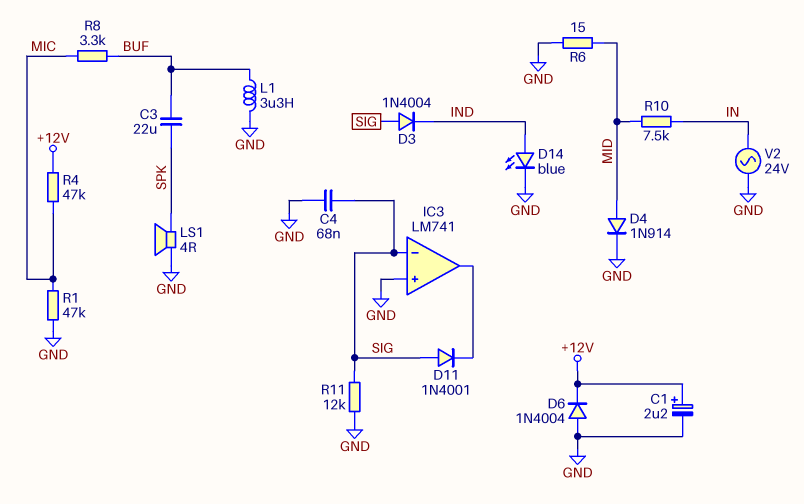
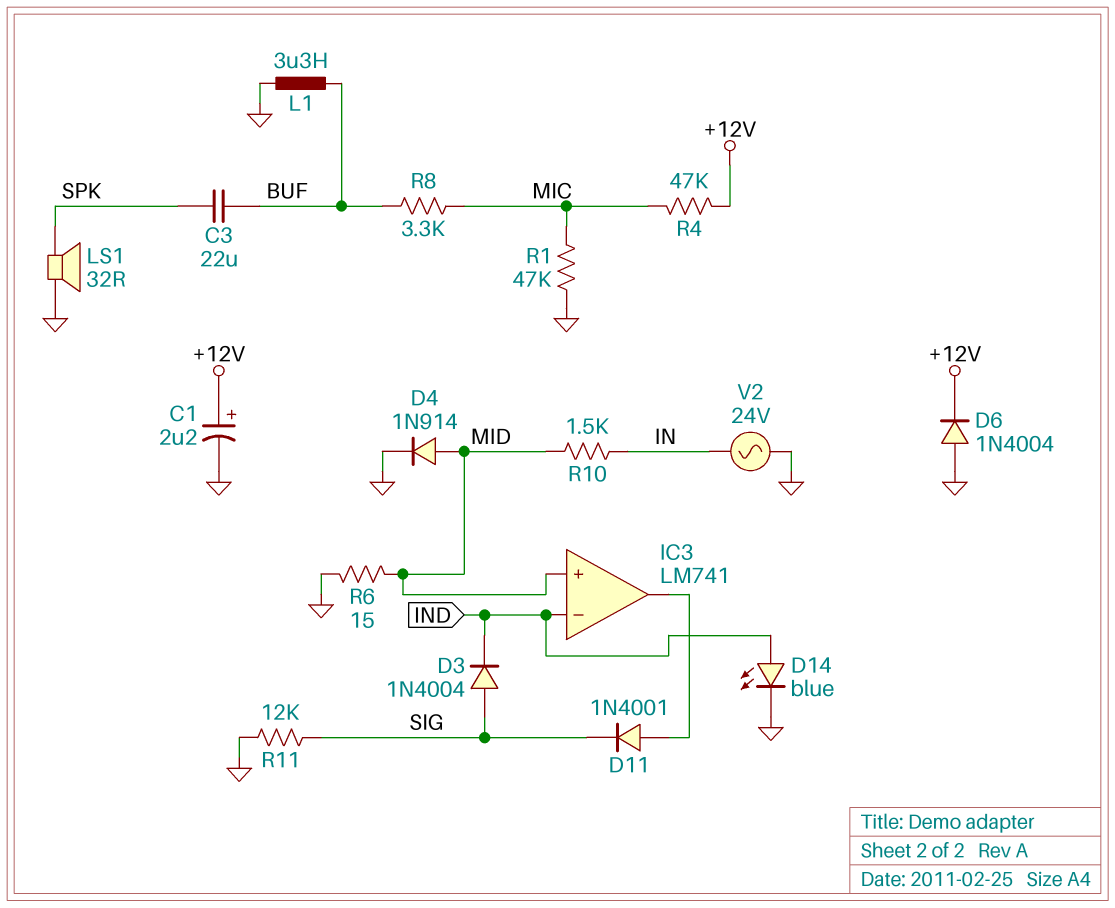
C4: 68nF (GND, SIG) -> none
D11: diode 1N4001 (A SIG, K IC3/out) -> diode 1N4001 (A IC3/out, K SIG)
IC3 pin in+: GND -> MID
IC3 pin in-: SIG -> IND
LS1: speaker 4R (GND, SPK) -> speaker 32R (GND, SPK)
R10: 7.5k (IN, MID) -> 1.5k (IN, MID)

▸ **About this task**: Your reply should be the lines from the one that contains "IC3 pin in+: GND -> MID" through the end of the listing above, repeated exactly.

▸ **Solution to this task**:
IC3 pin in+: GND -> MID
IC3 pin in-: SIG -> IND
LS1: speaker 4R (GND, SPK) -> speaker 32R (GND, SPK)
R10: 7.5k (IN, MID) -> 1.5k (IN, MID)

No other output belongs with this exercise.